*** Begin section ***

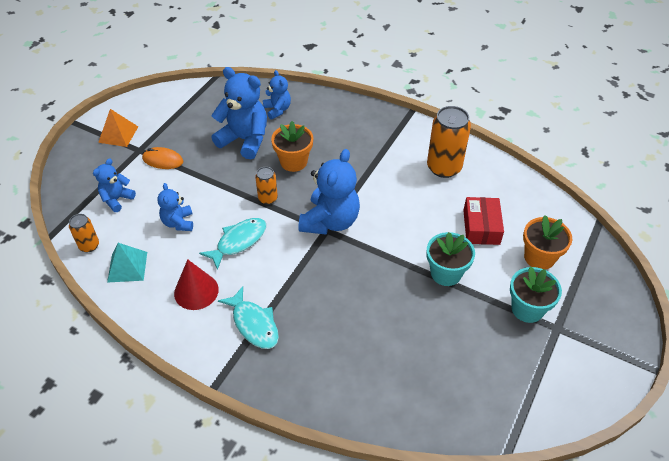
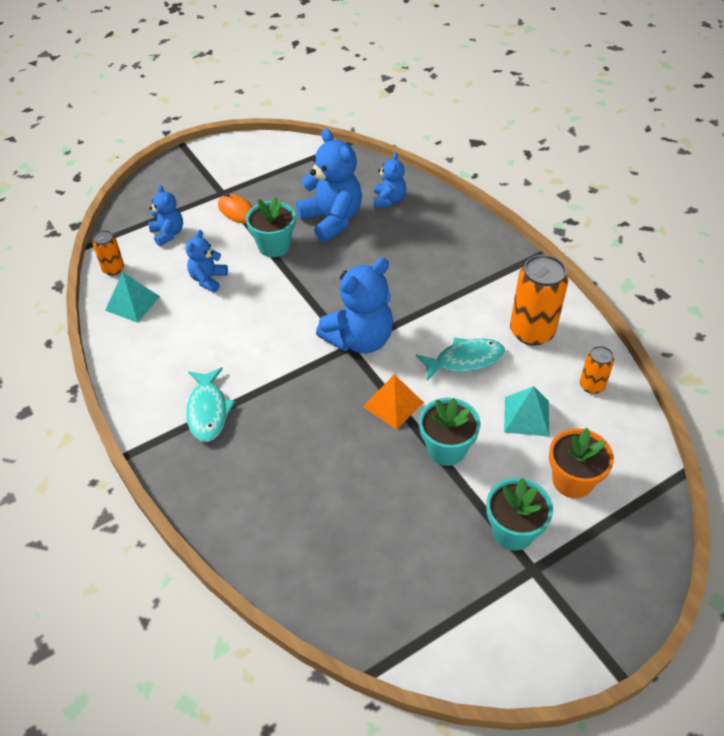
camera: 30 degrees right, 0 degrees up
blue teddy bear [93,158,136,212] -> blue teddy bear turned 90 degrees clockwise [149,185,183,246]
orange pyramid [98,109,138,147] -> orange pyramid moved to [363,374,424,430]
red cone [174,259,219,310] -> none
turquoise fish [199,218,266,270] -> turquoise fish moved to [416,337,505,381]
orange can [255,167,278,205] -> orange can moved to [580,346,614,394]
orange flower pot [271,121,313,172] -> none
red box [463,197,504,245] -> turquoise pyramid [504,386,549,437]
none -> turquoise flower pot [246,196,296,257]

*** End section ***

> **Work item**
The expected output is each entry given again word for word, with pictures dropped.

> **Exercise solution**
camera: 30 degrees right, 0 degrees up
blue teddy bear [93,158,136,212] -> blue teddy bear turned 90 degrees clockwise [149,185,183,246]
orange pyramid [98,109,138,147] -> orange pyramid moved to [363,374,424,430]
red cone [174,259,219,310] -> none
turquoise fish [199,218,266,270] -> turquoise fish moved to [416,337,505,381]
orange can [255,167,278,205] -> orange can moved to [580,346,614,394]
orange flower pot [271,121,313,172] -> none
red box [463,197,504,245] -> turquoise pyramid [504,386,549,437]
none -> turquoise flower pot [246,196,296,257]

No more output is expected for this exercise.